# Task details
Your answer must be the lines from the one containing "IC206: NOT 74LS04" through the last line below, copied exactly, with no pictures.

# Excerpted records
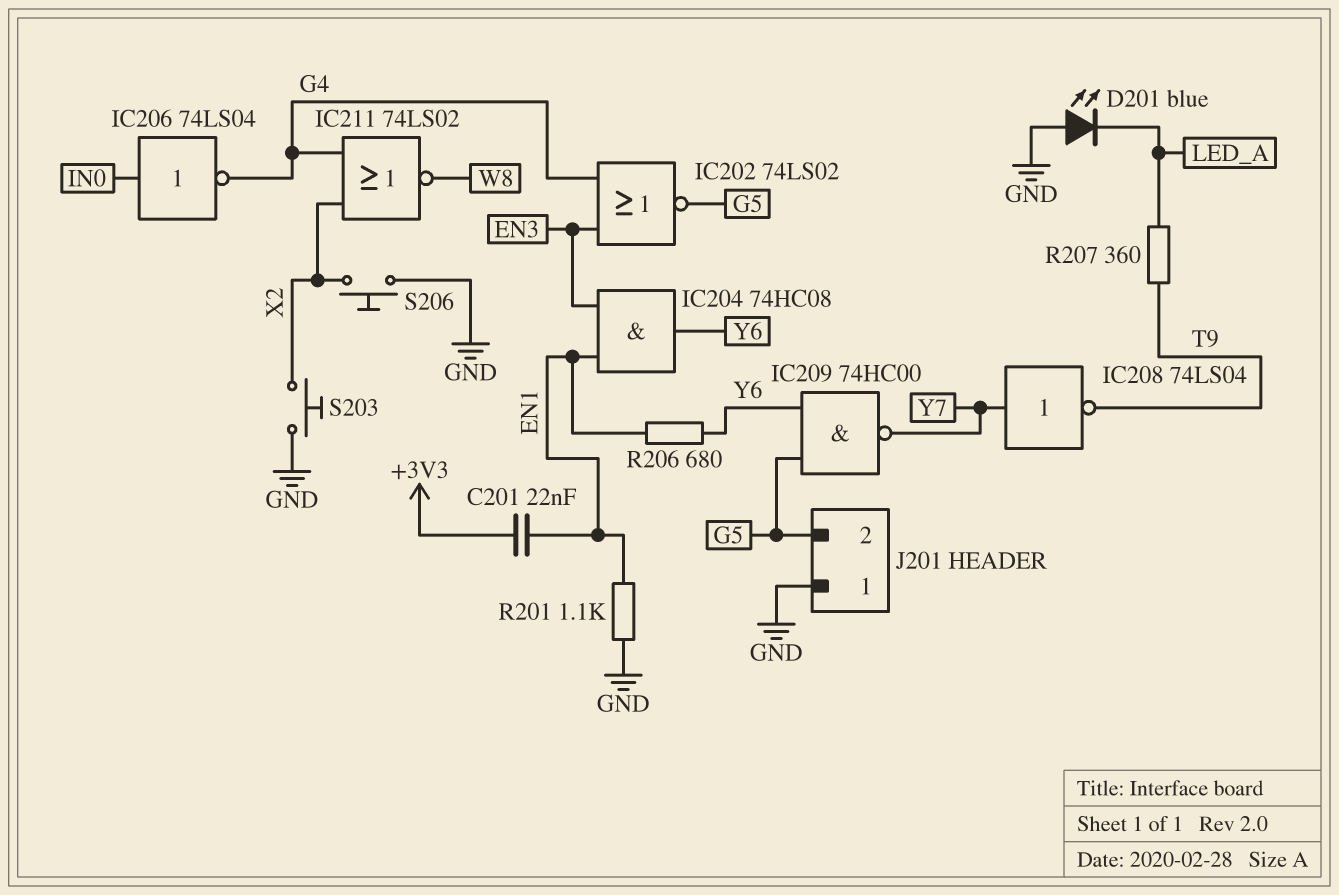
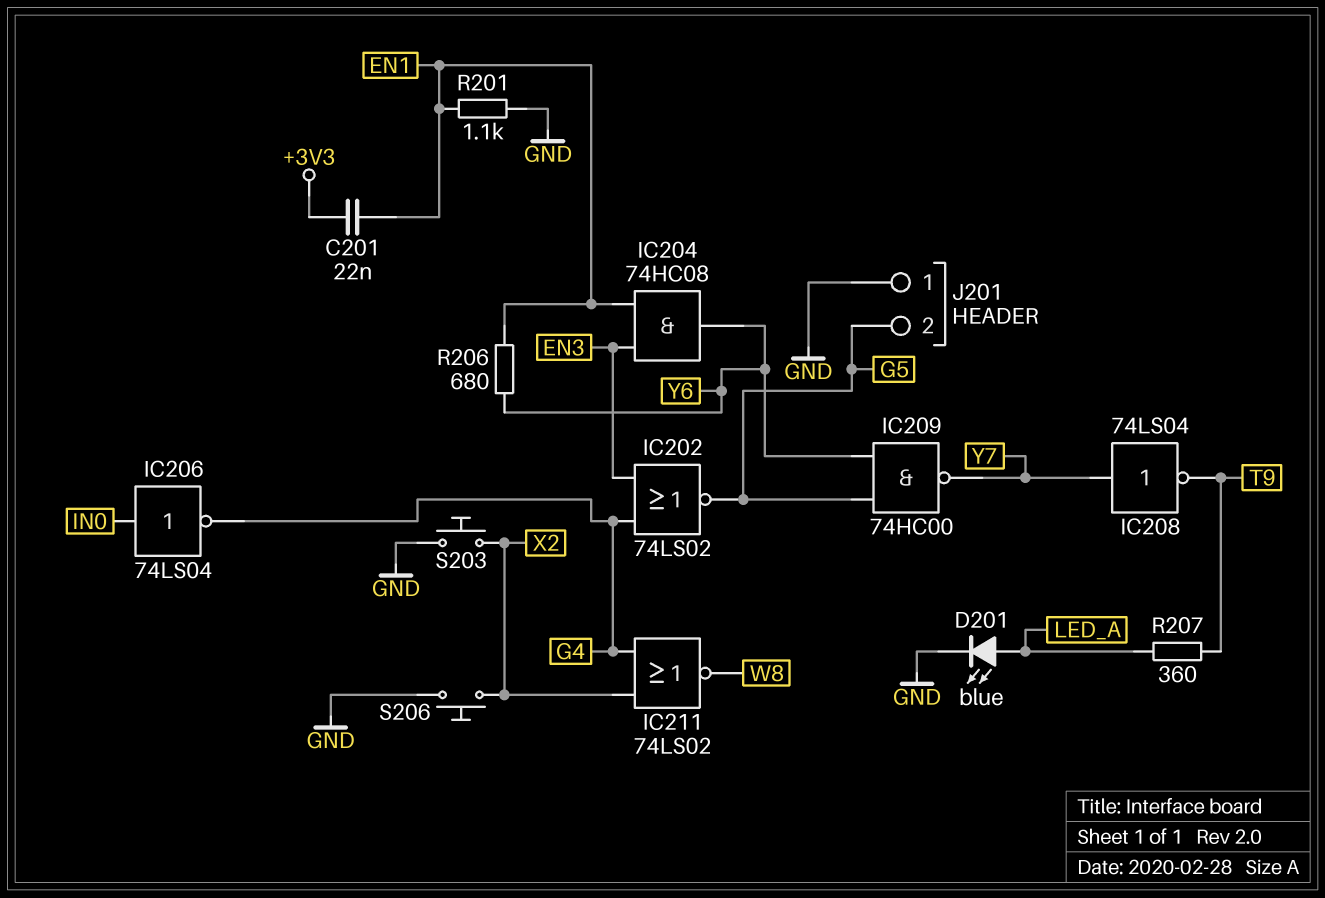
D201: LED blue (A GND, K LED_A) -> LED blue (A LED_A, K GND)

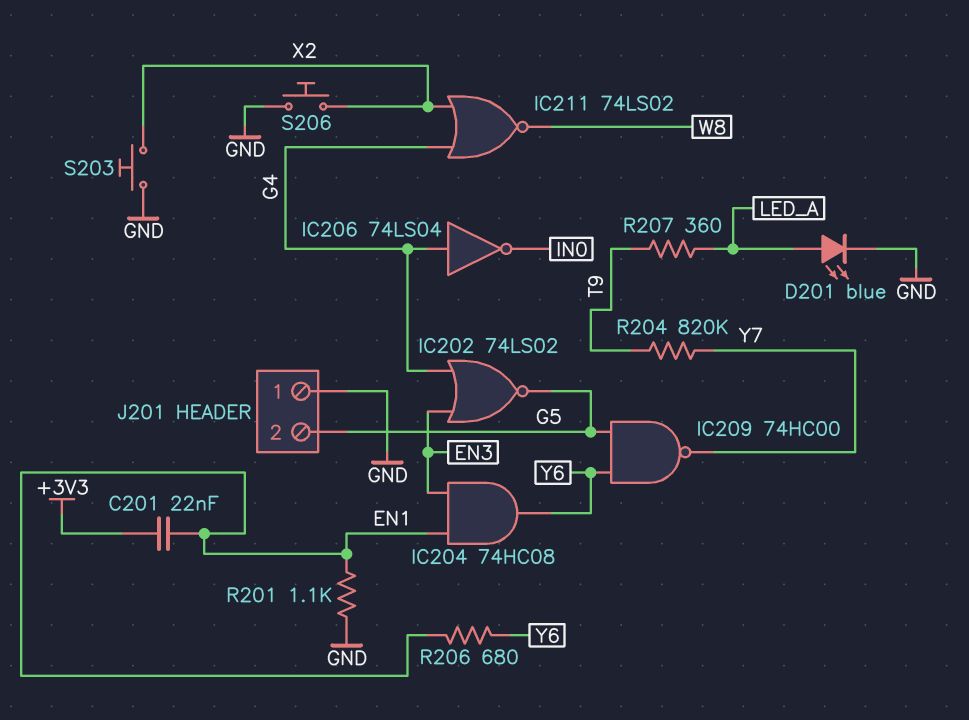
IC206: NOT 74LS04 (in IN0, out G4) -> NOT 74LS04 (in G4, out IN0)
IC208: NOT 74LS04 (in Y7, out T9) -> none
R204: none -> 820k (T9, Y7)

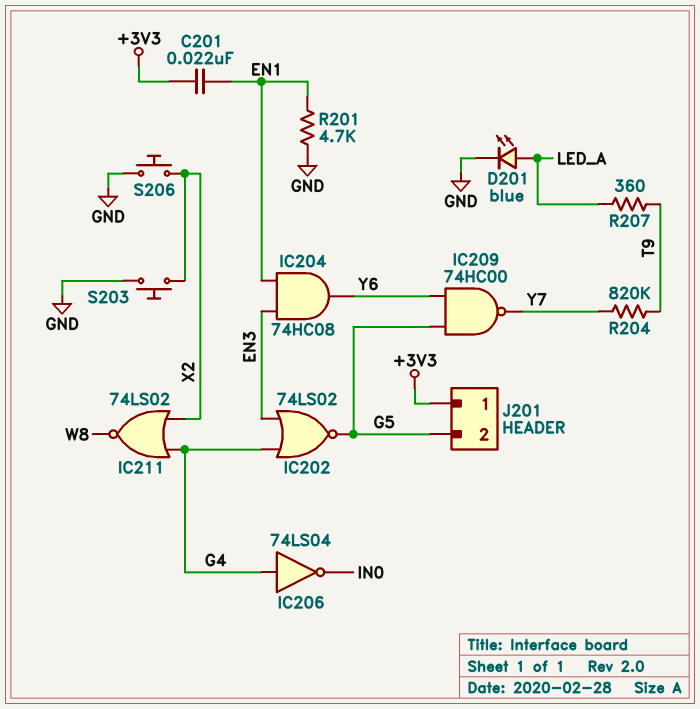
J201 pin 1: GND -> +3V3
R201: 1.1k (EN1, GND) -> 4.7k (EN1, GND)
R206: 680 (EN1, Y6) -> none

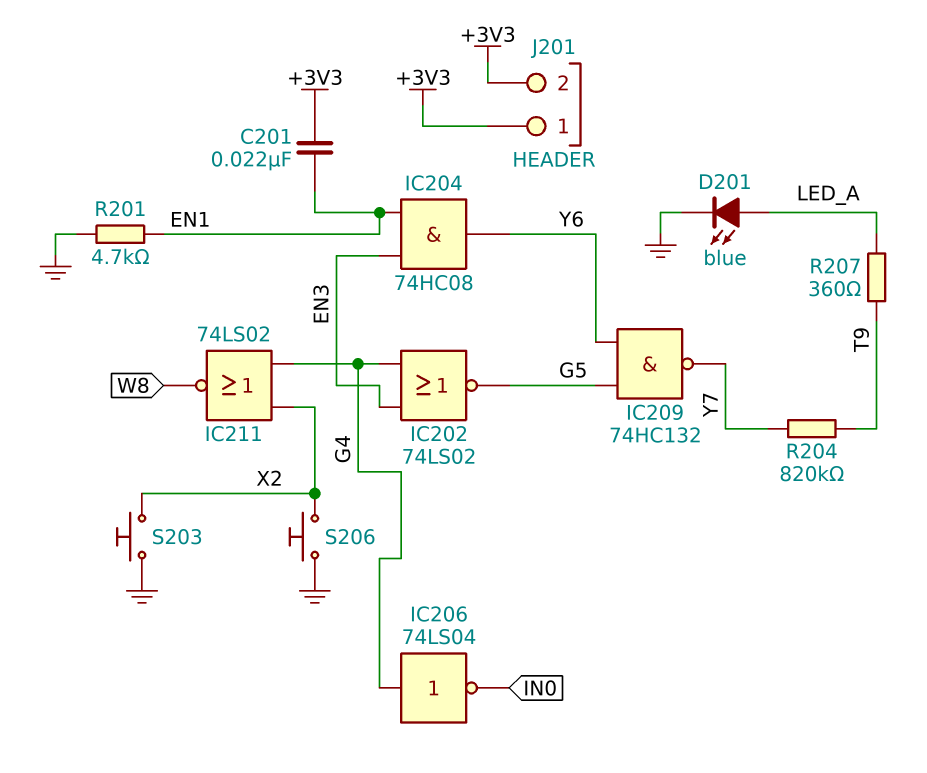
IC209: NAND 74HC00 (in G5, in Y6, out Y7) -> NAND 74HC132 (in G5, in Y6, out Y7)
J201 pin 2: G5 -> +3V3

# Finished exercise
IC206: NOT 74LS04 (in IN0, out G4) -> NOT 74LS04 (in G4, out IN0)
IC208: NOT 74LS04 (in Y7, out T9) -> none
R204: none -> 820k (T9, Y7)

J201 pin 1: GND -> +3V3
R201: 1.1k (EN1, GND) -> 4.7k (EN1, GND)
R206: 680 (EN1, Y6) -> none

IC209: NAND 74HC00 (in G5, in Y6, out Y7) -> NAND 74HC132 (in G5, in Y6, out Y7)
J201 pin 2: G5 -> +3V3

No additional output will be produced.